### Your goal
Rewrite the rows from the line containing "Is black rubber tire at left to" through the end of the rows, swapping "rubber tire" for "rubber wheel" and changing nothing else. Leave the pictures out.
----- Data extracts
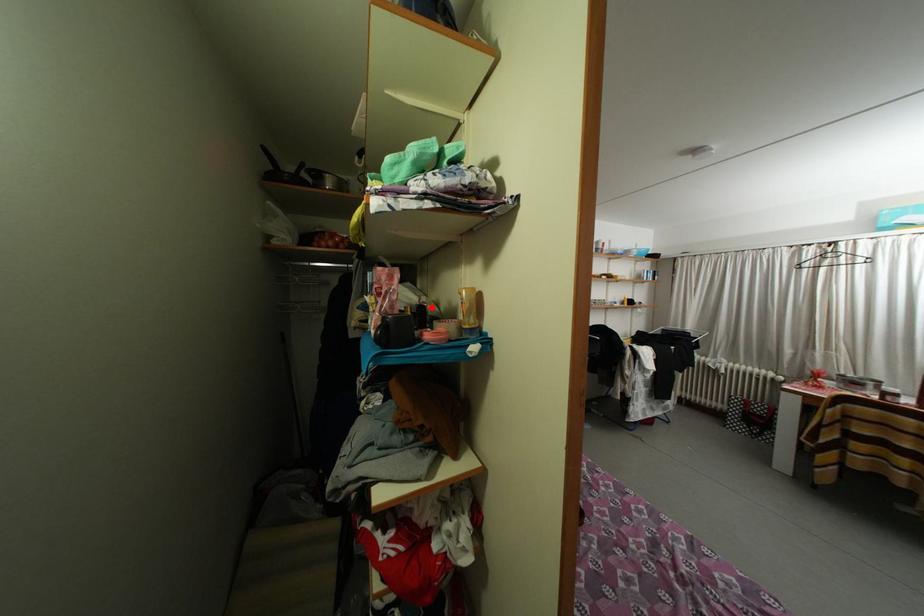
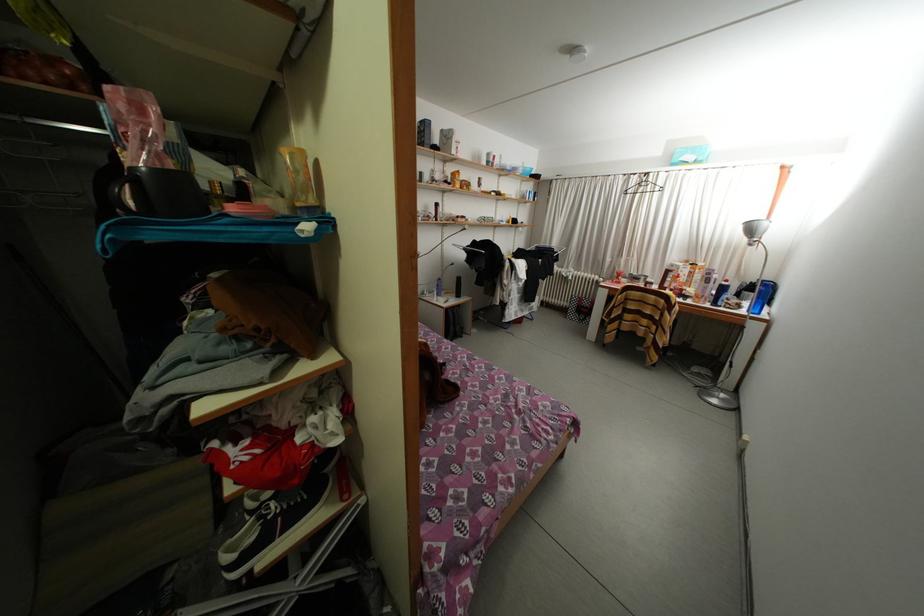
In the second image, find the point that corresponds to the highlighted location in the first image.

(250, 183)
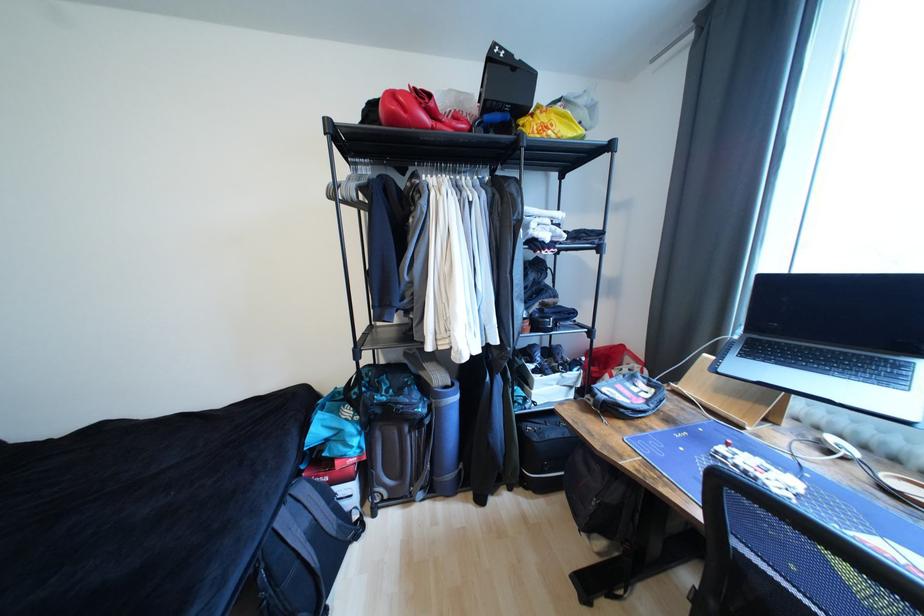
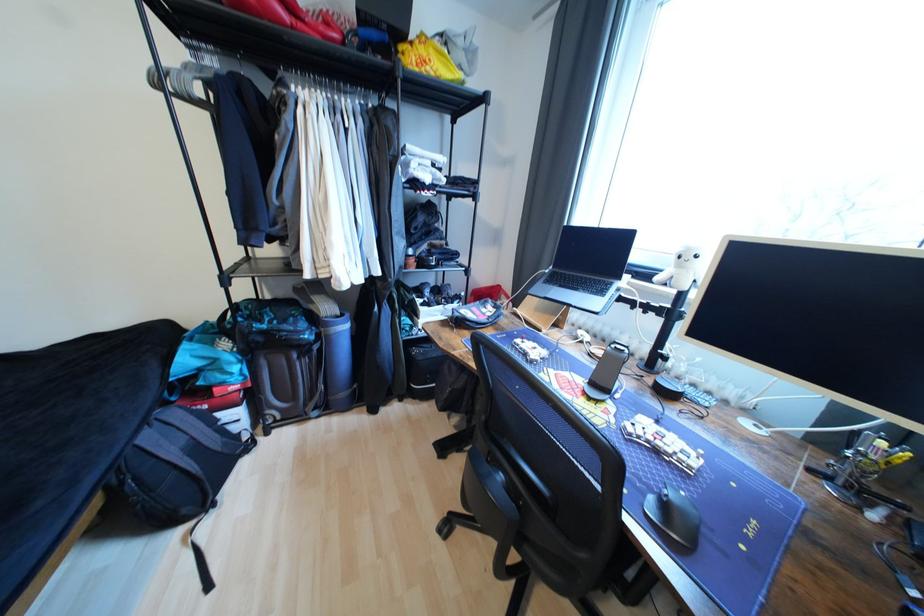
Find the pixel in the second image that matches (289,520) in the first image.

(155, 439)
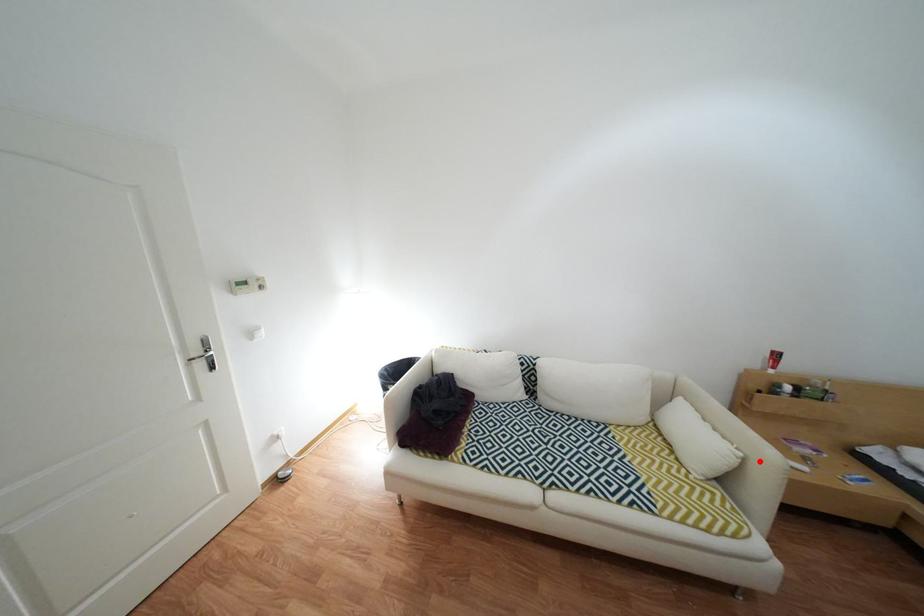
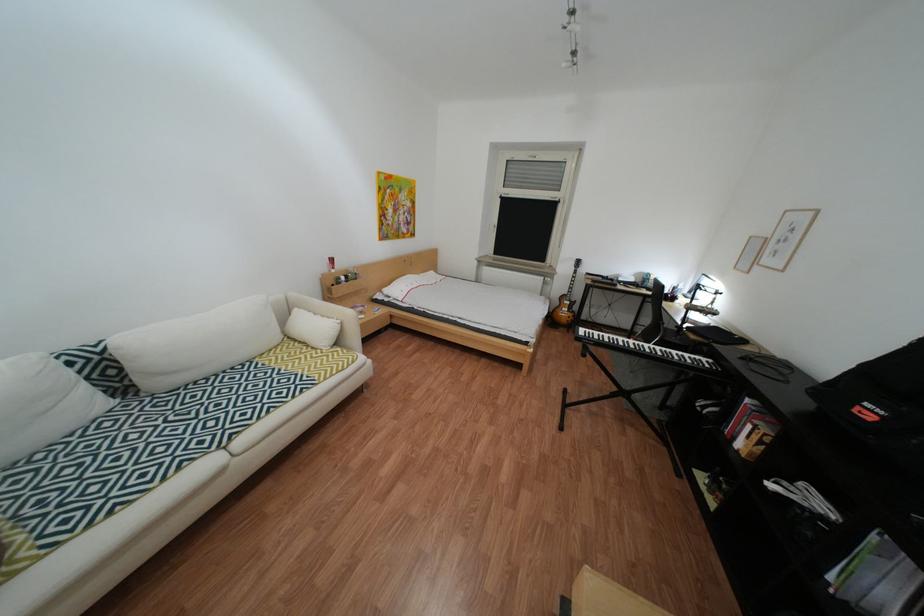
In the second image, find the point that corresponds to the highlighted location in the first image.

(358, 323)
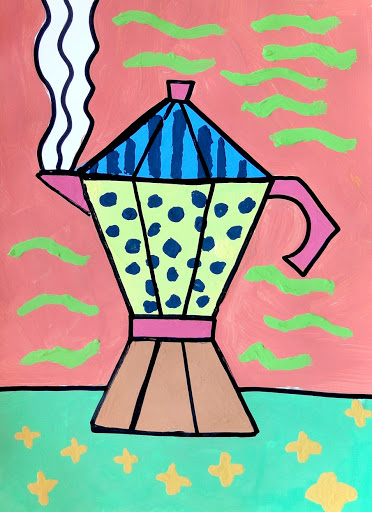
At what (x,y) coordinates should I click in order to perform the action: click on table. Please return your answer as a coordinate pair (x, y). The height and width of the screenshot is (512, 372). Looking at the image, I should click on (171, 446).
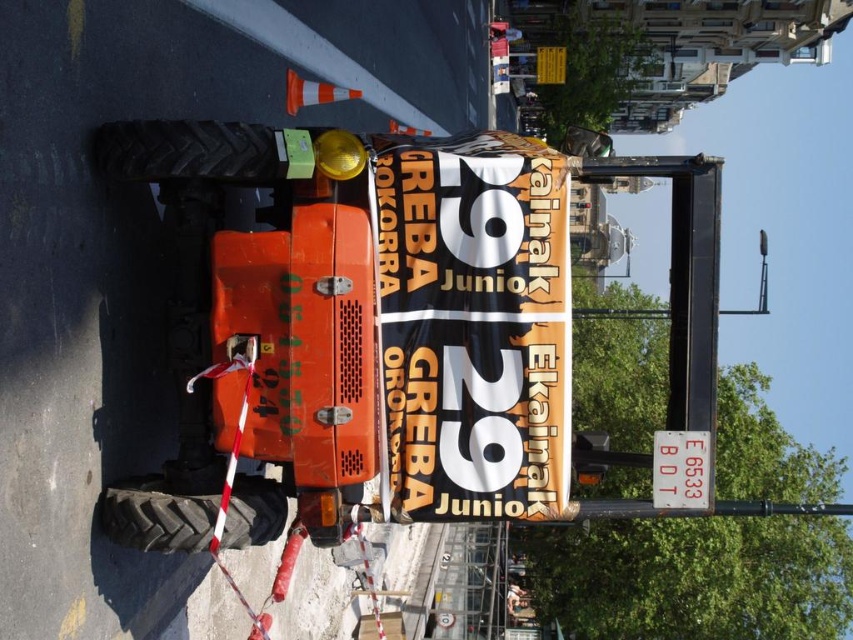
Who is more forward, (543,451) or (706,500)?

Point (543,451) is more forward.

This screenshot has width=853, height=640. Describe the element at coordinates (473, 333) in the screenshot. I see `orange vinyl banner at center` at that location.

In order to click on orange vinyl banner at center in this screenshot , I will do `click(473, 333)`.

Based on the photo, which is above, orange vinyl banner at center or metallic silver ladder at lower center?

Positioned higher is orange vinyl banner at center.

Locate an element on the screen. The width and height of the screenshot is (853, 640). orange vinyl banner at center is located at coordinates (473, 333).

Where is `orange vinyl banner at center`? This screenshot has width=853, height=640. orange vinyl banner at center is located at coordinates [x=473, y=333].

Is black rubber tire at left wider than metallic silver ladder at lower center?

No.

Is black rubber tire at left to the right of metallic silver ladder at lower center from the viewer's perspective?

In fact, black rubber tire at left is to the left of metallic silver ladder at lower center.

This screenshot has width=853, height=640. What do you see at coordinates (189, 150) in the screenshot?
I see `black rubber tire at left` at bounding box center [189, 150].

I want to click on black rubber tire at left, so click(x=189, y=150).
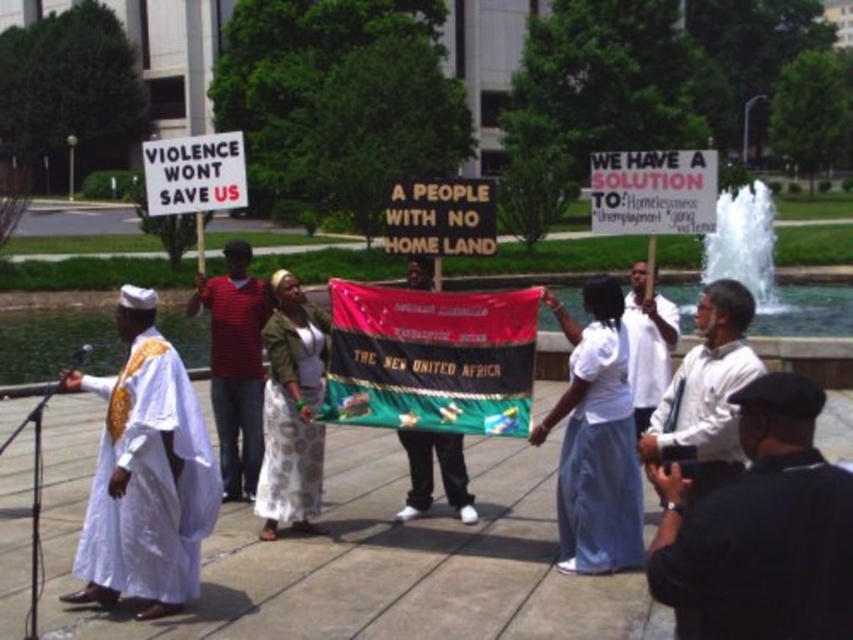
----------
### Response
Is black rubber wheel at left to the right of metallic silver ladder at lower center from the viewer's perspective?

In fact, black rubber wheel at left is to the left of metallic silver ladder at lower center.

This screenshot has width=853, height=640. What do you see at coordinates (189, 150) in the screenshot?
I see `black rubber wheel at left` at bounding box center [189, 150].

I want to click on black rubber wheel at left, so click(x=189, y=150).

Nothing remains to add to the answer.